>>

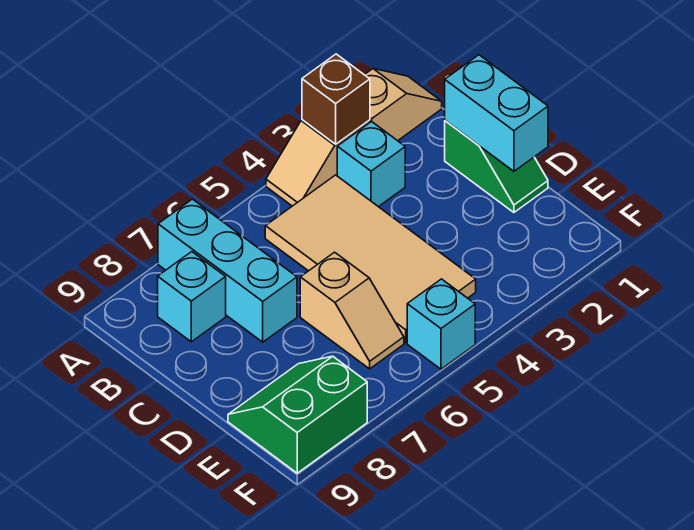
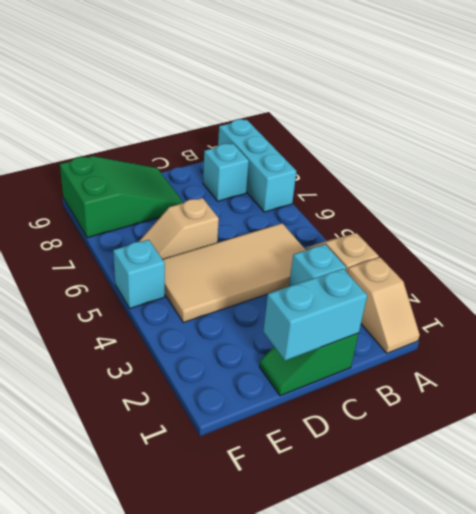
brown brick A3 level 2 -> none
cyan brick A7:C7 level 1 -> cyan brick A7:A9 level 1
green slope E8:F9 level 1 top F -> green slope D8:F9 level 1 top F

<<

• **What is needed**: Only the text of the listing above is copied, exactly as written; its pictures are dropped.

• **Your solution**:
brown brick A3 level 2 -> none
cyan brick A7:C7 level 1 -> cyan brick A7:A9 level 1
green slope E8:F9 level 1 top F -> green slope D8:F9 level 1 top F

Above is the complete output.